WHAT THE EXERCISE ASKS: Rewrite the records below, swapping each occurrence of "specified word" for "listed word" and leaving every other character as it is.

+ + + + + + +

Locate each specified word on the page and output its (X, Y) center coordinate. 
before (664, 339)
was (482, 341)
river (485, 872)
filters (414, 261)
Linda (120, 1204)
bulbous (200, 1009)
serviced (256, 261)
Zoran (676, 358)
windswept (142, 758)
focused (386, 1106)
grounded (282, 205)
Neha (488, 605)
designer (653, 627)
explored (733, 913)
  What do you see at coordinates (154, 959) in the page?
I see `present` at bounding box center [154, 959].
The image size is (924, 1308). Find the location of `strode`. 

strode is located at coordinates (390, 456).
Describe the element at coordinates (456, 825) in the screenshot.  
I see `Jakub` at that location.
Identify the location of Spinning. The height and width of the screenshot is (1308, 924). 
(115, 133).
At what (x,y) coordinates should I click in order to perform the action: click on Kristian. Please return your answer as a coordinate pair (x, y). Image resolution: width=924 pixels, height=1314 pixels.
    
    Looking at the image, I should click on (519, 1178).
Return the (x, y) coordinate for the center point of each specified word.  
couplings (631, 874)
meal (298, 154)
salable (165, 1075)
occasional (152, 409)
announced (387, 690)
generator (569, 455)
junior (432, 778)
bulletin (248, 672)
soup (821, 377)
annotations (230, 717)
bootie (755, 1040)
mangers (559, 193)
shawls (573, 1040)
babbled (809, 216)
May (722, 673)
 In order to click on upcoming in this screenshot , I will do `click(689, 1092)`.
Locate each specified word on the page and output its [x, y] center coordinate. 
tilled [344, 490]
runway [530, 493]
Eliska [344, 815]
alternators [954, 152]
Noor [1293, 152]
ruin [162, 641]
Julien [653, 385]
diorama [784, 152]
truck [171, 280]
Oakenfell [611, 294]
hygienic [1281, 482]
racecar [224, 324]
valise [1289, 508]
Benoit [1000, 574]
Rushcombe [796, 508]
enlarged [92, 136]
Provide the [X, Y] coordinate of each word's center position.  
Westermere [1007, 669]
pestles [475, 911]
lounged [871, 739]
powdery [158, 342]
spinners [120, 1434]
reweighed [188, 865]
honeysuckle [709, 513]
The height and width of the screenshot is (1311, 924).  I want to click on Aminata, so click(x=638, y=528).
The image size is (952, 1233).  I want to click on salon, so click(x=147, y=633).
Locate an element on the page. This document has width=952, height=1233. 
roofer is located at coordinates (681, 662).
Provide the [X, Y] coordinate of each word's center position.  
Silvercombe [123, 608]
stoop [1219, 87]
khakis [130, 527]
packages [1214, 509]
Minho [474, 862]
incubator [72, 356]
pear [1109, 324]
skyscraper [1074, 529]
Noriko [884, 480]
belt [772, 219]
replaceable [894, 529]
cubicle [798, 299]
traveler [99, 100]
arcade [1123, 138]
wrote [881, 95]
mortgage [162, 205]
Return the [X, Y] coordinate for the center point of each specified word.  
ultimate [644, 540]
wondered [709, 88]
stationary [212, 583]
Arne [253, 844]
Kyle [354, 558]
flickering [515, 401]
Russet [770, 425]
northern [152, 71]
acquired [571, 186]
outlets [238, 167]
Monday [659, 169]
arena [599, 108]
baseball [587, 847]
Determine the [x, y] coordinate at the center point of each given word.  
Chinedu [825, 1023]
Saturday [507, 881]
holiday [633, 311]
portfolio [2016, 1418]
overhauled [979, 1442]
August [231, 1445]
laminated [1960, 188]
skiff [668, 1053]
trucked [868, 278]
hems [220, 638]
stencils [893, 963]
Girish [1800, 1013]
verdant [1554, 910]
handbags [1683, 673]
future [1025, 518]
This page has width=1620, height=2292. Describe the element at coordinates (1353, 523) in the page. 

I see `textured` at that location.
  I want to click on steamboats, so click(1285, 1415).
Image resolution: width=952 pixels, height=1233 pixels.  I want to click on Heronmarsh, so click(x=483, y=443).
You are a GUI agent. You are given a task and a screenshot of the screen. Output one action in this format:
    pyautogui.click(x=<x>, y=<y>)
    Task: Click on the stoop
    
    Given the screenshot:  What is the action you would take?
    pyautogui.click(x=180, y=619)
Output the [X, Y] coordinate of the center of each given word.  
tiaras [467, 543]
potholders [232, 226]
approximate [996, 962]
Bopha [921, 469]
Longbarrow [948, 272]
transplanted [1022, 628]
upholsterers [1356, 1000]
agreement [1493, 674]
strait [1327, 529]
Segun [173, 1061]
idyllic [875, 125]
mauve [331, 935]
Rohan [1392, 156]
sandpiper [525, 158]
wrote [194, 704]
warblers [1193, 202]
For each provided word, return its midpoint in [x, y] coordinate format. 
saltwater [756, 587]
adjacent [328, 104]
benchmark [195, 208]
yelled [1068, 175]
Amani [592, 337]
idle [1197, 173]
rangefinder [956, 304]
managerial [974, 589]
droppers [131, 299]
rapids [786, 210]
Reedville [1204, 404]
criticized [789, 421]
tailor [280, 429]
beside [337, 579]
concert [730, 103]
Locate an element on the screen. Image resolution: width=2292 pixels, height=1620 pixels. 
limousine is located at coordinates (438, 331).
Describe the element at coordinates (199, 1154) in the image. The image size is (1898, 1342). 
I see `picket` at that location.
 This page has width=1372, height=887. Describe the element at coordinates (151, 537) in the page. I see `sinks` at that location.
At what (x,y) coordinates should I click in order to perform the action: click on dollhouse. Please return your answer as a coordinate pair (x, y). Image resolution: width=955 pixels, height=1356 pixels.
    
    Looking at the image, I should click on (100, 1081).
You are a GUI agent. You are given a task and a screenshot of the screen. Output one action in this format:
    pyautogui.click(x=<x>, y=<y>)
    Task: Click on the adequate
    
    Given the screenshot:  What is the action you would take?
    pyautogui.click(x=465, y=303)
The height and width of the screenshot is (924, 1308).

+ + + + + + +

SOLUTION TO THIS EXERCISE:
Locate each listed word on the page and output its (X, Y) center coordinate. 
before (664, 339)
was (482, 341)
river (485, 872)
filters (414, 261)
Linda (120, 1204)
bulbous (200, 1009)
serviced (256, 261)
Zoran (676, 358)
windswept (142, 758)
focused (386, 1106)
grounded (282, 205)
Neha (488, 605)
designer (653, 627)
explored (733, 913)
  What do you see at coordinates (154, 959) in the page?
I see `present` at bounding box center [154, 959].
The image size is (924, 1308). Find the location of `strode`. 

strode is located at coordinates (390, 456).
Describe the element at coordinates (456, 825) in the screenshot.  
I see `Jakub` at that location.
Identify the location of Spinning. The height and width of the screenshot is (1308, 924). 
(115, 133).
At what (x,y) coordinates should I click in order to perform the action: click on Kristian. Please return your answer as a coordinate pair (x, y). Image resolution: width=924 pixels, height=1314 pixels.
    
    Looking at the image, I should click on (519, 1178).
Return the (x, y) coordinate for the center point of each listed word.  
couplings (631, 874)
meal (298, 154)
salable (165, 1075)
occasional (152, 409)
announced (387, 690)
generator (569, 455)
junior (432, 778)
bulletin (248, 672)
soup (821, 377)
annotations (230, 717)
bootie (755, 1040)
mangers (559, 193)
shawls (573, 1040)
babbled (809, 216)
May (722, 673)
 In order to click on upcoming in this screenshot , I will do `click(689, 1092)`.
Locate each listed word on the page and output its [x, y] center coordinate. 
tilled [344, 490]
runway [530, 493]
Eliska [344, 815]
alternators [954, 152]
Noor [1293, 152]
ruin [162, 641]
Julien [653, 385]
diorama [784, 152]
truck [171, 280]
Oakenfell [611, 294]
hygienic [1281, 482]
racecar [224, 324]
valise [1289, 508]
Benoit [1000, 574]
Rushcombe [796, 508]
enlarged [92, 136]
Provide the [X, Y] coordinate of each word's center position.  
Westermere [1007, 669]
pestles [475, 911]
lounged [871, 739]
powdery [158, 342]
spinners [120, 1434]
reweighed [188, 865]
honeysuckle [709, 513]
The height and width of the screenshot is (1311, 924).  I want to click on Aminata, so click(x=638, y=528).
The image size is (952, 1233).  I want to click on salon, so click(x=147, y=633).
Locate an element on the page. This document has width=952, height=1233. 
roofer is located at coordinates (681, 662).
Provide the [X, Y] coordinate of each word's center position.  
Silvercombe [123, 608]
stoop [1219, 87]
khakis [130, 527]
packages [1214, 509]
Minho [474, 862]
incubator [72, 356]
pear [1109, 324]
skyscraper [1074, 529]
Noriko [884, 480]
belt [772, 219]
replaceable [894, 529]
cubicle [798, 299]
traveler [99, 100]
arcade [1123, 138]
wrote [881, 95]
mortgage [162, 205]
Return the [X, Y] coordinate for the center point of each listed word.  
ultimate [644, 540]
wondered [709, 88]
stationary [212, 583]
Arne [253, 844]
Kyle [354, 558]
flickering [515, 401]
Russet [770, 425]
northern [152, 71]
acquired [571, 186]
outlets [238, 167]
Monday [659, 169]
arena [599, 108]
baseball [587, 847]
Determine the [x, y] coordinate at the center point of each given word.  
Chinedu [825, 1023]
Saturday [507, 881]
holiday [633, 311]
portfolio [2016, 1418]
overhauled [979, 1442]
August [231, 1445]
laminated [1960, 188]
skiff [668, 1053]
trucked [868, 278]
hems [220, 638]
stencils [893, 963]
Girish [1800, 1013]
verdant [1554, 910]
handbags [1683, 673]
future [1025, 518]
This page has width=1620, height=2292. Describe the element at coordinates (1353, 523) in the page. 

I see `textured` at that location.
  I want to click on steamboats, so click(1285, 1415).
Image resolution: width=952 pixels, height=1233 pixels.  I want to click on Heronmarsh, so click(x=483, y=443).
You are a GUI agent. You are given a task and a screenshot of the screen. Output one action in this format:
    pyautogui.click(x=<x>, y=<y>)
    Task: Click on the stoop
    
    Given the screenshot:  What is the action you would take?
    pyautogui.click(x=180, y=619)
Output the [X, Y] coordinate of the center of each given word.  
tiaras [467, 543]
potholders [232, 226]
approximate [996, 962]
Bopha [921, 469]
Longbarrow [948, 272]
transplanted [1022, 628]
upholsterers [1356, 1000]
agreement [1493, 674]
strait [1327, 529]
Segun [173, 1061]
idyllic [875, 125]
mauve [331, 935]
Rohan [1392, 156]
sandpiper [525, 158]
wrote [194, 704]
warblers [1193, 202]
For each provided word, return its midpoint in [x, y] coordinate format. 
saltwater [756, 587]
adjacent [328, 104]
benchmark [195, 208]
yelled [1068, 175]
Amani [592, 337]
idle [1197, 173]
rangefinder [956, 304]
managerial [974, 589]
droppers [131, 299]
rapids [786, 210]
Reedville [1204, 404]
criticized [789, 421]
tailor [280, 429]
beside [337, 579]
concert [730, 103]
Locate an element on the screen. Image resolution: width=2292 pixels, height=1620 pixels. 
limousine is located at coordinates (438, 331).
Describe the element at coordinates (199, 1154) in the image. The image size is (1898, 1342). 
I see `picket` at that location.
 This page has width=1372, height=887. Describe the element at coordinates (151, 537) in the page. I see `sinks` at that location.
At what (x,y) coordinates should I click in order to perform the action: click on dollhouse. Please return your answer as a coordinate pair (x, y). Image resolution: width=955 pixels, height=1356 pixels.
    
    Looking at the image, I should click on (100, 1081).
You are a GUI agent. You are given a task and a screenshot of the screen. Output one action in this format:
    pyautogui.click(x=<x>, y=<y>)
    Task: Click on the adequate
    
    Given the screenshot:  What is the action you would take?
    pyautogui.click(x=465, y=303)
The height and width of the screenshot is (924, 1308).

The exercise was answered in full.